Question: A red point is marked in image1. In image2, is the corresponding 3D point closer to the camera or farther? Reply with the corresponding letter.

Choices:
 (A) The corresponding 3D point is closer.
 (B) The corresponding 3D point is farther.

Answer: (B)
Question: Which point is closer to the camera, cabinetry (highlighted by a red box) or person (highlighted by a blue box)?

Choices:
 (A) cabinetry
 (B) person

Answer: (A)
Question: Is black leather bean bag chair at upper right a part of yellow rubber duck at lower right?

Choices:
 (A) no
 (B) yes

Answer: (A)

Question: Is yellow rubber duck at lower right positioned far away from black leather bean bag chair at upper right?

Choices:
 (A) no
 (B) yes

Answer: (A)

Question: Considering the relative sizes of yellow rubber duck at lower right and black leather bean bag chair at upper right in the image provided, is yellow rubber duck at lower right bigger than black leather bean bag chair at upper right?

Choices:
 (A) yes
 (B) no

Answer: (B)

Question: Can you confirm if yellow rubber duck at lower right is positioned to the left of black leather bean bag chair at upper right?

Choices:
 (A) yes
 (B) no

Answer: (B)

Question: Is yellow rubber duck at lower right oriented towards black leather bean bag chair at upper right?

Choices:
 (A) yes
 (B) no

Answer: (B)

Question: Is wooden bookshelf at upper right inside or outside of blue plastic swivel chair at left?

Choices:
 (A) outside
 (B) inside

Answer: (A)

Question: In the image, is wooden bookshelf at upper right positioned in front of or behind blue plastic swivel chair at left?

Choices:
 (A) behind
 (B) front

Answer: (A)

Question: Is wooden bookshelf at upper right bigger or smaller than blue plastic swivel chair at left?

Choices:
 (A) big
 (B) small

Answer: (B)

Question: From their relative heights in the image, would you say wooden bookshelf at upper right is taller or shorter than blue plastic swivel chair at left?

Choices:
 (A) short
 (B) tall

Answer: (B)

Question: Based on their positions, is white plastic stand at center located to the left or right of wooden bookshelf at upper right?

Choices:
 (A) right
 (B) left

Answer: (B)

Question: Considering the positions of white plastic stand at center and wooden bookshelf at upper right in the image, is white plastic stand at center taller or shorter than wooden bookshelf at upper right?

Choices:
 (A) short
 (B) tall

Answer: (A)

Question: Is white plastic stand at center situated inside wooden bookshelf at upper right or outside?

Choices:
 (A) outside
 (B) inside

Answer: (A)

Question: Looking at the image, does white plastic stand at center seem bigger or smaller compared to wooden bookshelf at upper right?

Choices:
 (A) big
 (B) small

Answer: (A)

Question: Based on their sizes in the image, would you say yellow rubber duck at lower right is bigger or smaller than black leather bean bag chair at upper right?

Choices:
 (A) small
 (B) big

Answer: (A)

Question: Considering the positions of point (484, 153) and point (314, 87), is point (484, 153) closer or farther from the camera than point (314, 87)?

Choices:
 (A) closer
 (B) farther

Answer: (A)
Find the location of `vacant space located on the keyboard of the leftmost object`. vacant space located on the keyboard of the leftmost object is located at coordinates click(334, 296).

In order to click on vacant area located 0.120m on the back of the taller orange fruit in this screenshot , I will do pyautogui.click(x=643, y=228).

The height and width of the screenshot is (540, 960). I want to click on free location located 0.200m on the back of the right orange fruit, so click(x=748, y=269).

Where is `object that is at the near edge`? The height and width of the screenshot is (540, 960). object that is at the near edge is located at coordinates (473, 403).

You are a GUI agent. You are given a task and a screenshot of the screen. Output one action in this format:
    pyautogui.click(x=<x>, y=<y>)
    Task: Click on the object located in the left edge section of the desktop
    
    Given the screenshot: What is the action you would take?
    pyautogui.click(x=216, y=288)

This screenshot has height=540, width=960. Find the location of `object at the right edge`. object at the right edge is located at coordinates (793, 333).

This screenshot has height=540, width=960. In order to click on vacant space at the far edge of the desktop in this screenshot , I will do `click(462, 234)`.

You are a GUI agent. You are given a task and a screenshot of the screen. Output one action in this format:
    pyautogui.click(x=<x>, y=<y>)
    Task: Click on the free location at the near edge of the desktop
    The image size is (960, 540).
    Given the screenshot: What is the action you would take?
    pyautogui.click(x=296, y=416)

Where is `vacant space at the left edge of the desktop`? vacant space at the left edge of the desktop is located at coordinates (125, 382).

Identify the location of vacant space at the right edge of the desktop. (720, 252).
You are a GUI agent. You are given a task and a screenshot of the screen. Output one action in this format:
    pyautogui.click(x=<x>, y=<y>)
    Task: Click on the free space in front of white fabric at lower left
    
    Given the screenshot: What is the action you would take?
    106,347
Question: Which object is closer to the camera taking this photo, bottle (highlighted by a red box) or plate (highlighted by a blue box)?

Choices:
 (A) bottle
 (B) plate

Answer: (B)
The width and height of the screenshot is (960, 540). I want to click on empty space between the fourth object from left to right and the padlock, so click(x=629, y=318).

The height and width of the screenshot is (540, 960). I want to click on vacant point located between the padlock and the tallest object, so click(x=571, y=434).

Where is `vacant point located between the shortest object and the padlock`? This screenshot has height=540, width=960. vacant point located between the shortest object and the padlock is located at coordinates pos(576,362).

----

**WHAT NEEDS TO BE DONE**
Reformat all of the entries above into a numbered list, with each nonblank line as its own item and every blank line omitted.

**WORKED SOLUTION**
1. Question: A red point is marked in image1. In image2, is the corresponding 3D point closer to the camera or farther? Reply with the corresponding letter.
2. Choices:
3.  (A) The corresponding 3D point is closer.
4.  (B) The corresponding 3D point is farther.
5. Answer: (B)
6. Question: Which point is closer to the camera, cabinetry (highlighted by a red box) or person (highlighted by a blue box)?
7. Choices:
8.  (A) cabinetry
9.  (B) person
10. Answer: (A)
11. Question: Is black leather bean bag chair at upper right a part of yellow rubber duck at lower right?
12. Choices:
13.  (A) no
14.  (B) yes
15. Answer: (A)
16. Question: Is yellow rubber duck at lower right positioned far away from black leather bean bag chair at upper right?
17. Choices:
18.  (A) no
19.  (B) yes
20. Answer: (A)
21. Question: Considering the relative sizes of yellow rubber duck at lower right and black leather bean bag chair at upper right in the image provided, is yellow rubber duck at lower right bigger than black leather bean bag chair at upper right?
22. Choices:
23.  (A) yes
24.  (B) no
25. Answer: (B)
26. Question: Can you confirm if yellow rubber duck at lower right is positioned to the left of black leather bean bag chair at upper right?
27. Choices:
28.  (A) yes
29.  (B) no
30. Answer: (B)
31. Question: Is yellow rubber duck at lower right oriented towards black leather bean bag chair at upper right?
32. Choices:
33.  (A) yes
34.  (B) no
35. Answer: (B)
36. Question: Is wooden bookshelf at upper right inside or outside of blue plastic swivel chair at left?
37. Choices:
38.  (A) outside
39.  (B) inside
40. Answer: (A)
41. Question: In the image, is wooden bookshelf at upper right positioned in front of or behind blue plastic swivel chair at left?
42. Choices:
43.  (A) behind
44.  (B) front
45. Answer: (A)
46. Question: Is wooden bookshelf at upper right bigger or smaller than blue plastic swivel chair at left?
47. Choices:
48.  (A) big
49.  (B) small
50. Answer: (B)
51. Question: From their relative heights in the image, would you say wooden bookshelf at upper right is taller or shorter than blue plastic swivel chair at left?
52. Choices:
53.  (A) short
54.  (B) tall
55. Answer: (B)
56. Question: Based on their positions, is white plastic stand at center located to the left or right of wooden bookshelf at upper right?
57. Choices:
58.  (A) right
59.  (B) left
60. Answer: (B)
61. Question: Considering the positions of white plastic stand at center and wooden bookshelf at upper right in the image, is white plastic stand at center taller or shorter than wooden bookshelf at upper right?
62. Choices:
63.  (A) short
64.  (B) tall
65. Answer: (A)
66. Question: Is white plastic stand at center situated inside wooden bookshelf at upper right or outside?
67. Choices:
68.  (A) outside
69.  (B) inside
70. Answer: (A)
71. Question: Looking at the image, does white plastic stand at center seem bigger or smaller compared to wooden bookshelf at upper right?
72. Choices:
73.  (A) big
74.  (B) small
75. Answer: (A)
76. Question: Based on their sizes in the image, would you say yellow rubber duck at lower right is bigger or smaller than black leather bean bag chair at upper right?
77. Choices:
78.  (A) small
79.  (B) big
80. Answer: (A)
81. Question: Considering the positions of point (484, 153) and point (314, 87), is point (484, 153) closer or farther from the camera than point (314, 87)?
82. Choices:
83.  (A) closer
84.  (B) farther
85. Answer: (A)
86. Find the location of `vacant space located on the keyboard of the leftmost object`. vacant space located on the keyboard of the leftmost object is located at coordinates click(334, 296).
87. In order to click on vacant area located 0.120m on the back of the taller orange fruit in this screenshot , I will do pyautogui.click(x=643, y=228).
88. The height and width of the screenshot is (540, 960). I want to click on free location located 0.200m on the back of the right orange fruit, so click(x=748, y=269).
89. Where is `object that is at the near edge`? The height and width of the screenshot is (540, 960). object that is at the near edge is located at coordinates (473, 403).
90. You are a GUI agent. You are given a task and a screenshot of the screen. Output one action in this format:
91.     pyautogui.click(x=<x>, y=<y>)
92.     Task: Click on the object located in the left edge section of the desktop
93.     Given the screenshot: What is the action you would take?
94.     pyautogui.click(x=216, y=288)
95. This screenshot has height=540, width=960. Find the location of `object at the right edge`. object at the right edge is located at coordinates (793, 333).
96. This screenshot has height=540, width=960. In order to click on vacant space at the far edge of the desktop in this screenshot , I will do `click(462, 234)`.
97. You are a GUI agent. You are given a task and a screenshot of the screen. Output one action in this format:
98.     pyautogui.click(x=<x>, y=<y>)
99.     Task: Click on the free location at the near edge of the desktop
100.     The image size is (960, 540).
101.     Given the screenshot: What is the action you would take?
102.     pyautogui.click(x=296, y=416)
103. Where is `vacant space at the left edge of the desktop`? vacant space at the left edge of the desktop is located at coordinates (125, 382).
104. Identify the location of vacant space at the right edge of the desktop. (720, 252).
105. You are a GUI agent. You are given a task and a screenshot of the screen. Output one action in this format:
106.     pyautogui.click(x=<x>, y=<y>)
107.     Task: Click on the free space in front of white fabric at lower left
108.     Given the screenshot: What is the action you would take?
109.     106,347
110. Question: Which object is closer to the camera taking this photo, bottle (highlighted by a red box) or plate (highlighted by a blue box)?
111. Choices:
112.  (A) bottle
113.  (B) plate
114. Answer: (B)
115. The width and height of the screenshot is (960, 540). I want to click on empty space between the fourth object from left to right and the padlock, so click(x=629, y=318).
116. The height and width of the screenshot is (540, 960). I want to click on vacant point located between the padlock and the tallest object, so click(x=571, y=434).
117. Where is `vacant point located between the shortest object and the padlock`? This screenshot has height=540, width=960. vacant point located between the shortest object and the padlock is located at coordinates pos(576,362).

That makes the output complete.